Start of TASK DATA

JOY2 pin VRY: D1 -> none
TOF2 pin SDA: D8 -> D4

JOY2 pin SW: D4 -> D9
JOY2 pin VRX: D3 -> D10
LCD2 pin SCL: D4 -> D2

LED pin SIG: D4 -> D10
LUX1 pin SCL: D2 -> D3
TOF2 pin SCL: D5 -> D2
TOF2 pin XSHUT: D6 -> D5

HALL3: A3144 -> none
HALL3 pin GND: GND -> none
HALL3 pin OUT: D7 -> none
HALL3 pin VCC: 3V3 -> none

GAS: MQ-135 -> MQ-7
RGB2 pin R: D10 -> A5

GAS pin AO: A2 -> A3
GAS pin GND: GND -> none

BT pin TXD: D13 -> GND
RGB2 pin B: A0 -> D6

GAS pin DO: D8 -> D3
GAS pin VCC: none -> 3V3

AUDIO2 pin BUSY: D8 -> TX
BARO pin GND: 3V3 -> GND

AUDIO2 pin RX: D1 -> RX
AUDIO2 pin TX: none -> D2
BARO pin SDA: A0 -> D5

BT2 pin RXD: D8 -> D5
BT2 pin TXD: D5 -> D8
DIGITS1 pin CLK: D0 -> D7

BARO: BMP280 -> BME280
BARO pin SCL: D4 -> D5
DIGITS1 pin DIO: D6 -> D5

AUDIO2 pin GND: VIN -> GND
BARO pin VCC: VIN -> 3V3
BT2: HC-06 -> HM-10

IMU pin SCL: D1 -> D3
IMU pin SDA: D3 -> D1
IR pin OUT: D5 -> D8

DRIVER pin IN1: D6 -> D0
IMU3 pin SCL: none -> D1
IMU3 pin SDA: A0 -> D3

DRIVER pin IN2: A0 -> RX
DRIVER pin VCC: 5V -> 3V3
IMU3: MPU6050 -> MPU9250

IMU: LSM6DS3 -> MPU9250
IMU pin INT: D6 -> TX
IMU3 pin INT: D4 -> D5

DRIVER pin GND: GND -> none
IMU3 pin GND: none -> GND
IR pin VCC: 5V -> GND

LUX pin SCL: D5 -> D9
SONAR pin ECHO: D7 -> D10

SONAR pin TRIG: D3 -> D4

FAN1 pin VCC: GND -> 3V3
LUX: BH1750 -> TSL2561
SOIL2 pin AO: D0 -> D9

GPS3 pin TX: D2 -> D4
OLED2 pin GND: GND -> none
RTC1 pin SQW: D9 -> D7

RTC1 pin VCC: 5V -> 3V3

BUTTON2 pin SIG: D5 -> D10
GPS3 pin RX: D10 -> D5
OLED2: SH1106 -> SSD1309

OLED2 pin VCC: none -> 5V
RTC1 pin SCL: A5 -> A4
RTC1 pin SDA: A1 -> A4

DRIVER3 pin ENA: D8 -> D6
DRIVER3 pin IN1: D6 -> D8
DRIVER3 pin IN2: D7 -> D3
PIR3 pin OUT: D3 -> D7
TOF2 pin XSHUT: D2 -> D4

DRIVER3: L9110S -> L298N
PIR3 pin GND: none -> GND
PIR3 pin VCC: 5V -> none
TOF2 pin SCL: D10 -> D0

End of TASK DATA

* PROBLEM TO WORK ON: After locating the line containing "OLED2: SH1106 -> SSD1309", write out that line and all remaining lines of the records exactly, with nothing added.

* RESULT:
OLED2: SH1106 -> SSD1309

OLED2 pin VCC: none -> 5V
RTC1 pin SCL: A5 -> A4
RTC1 pin SDA: A1 -> A4

DRIVER3 pin ENA: D8 -> D6
DRIVER3 pin IN1: D6 -> D8
DRIVER3 pin IN2: D7 -> D3
PIR3 pin OUT: D3 -> D7
TOF2 pin XSHUT: D2 -> D4

DRIVER3: L9110S -> L298N
PIR3 pin GND: none -> GND
PIR3 pin VCC: 5V -> none
TOF2 pin SCL: D10 -> D0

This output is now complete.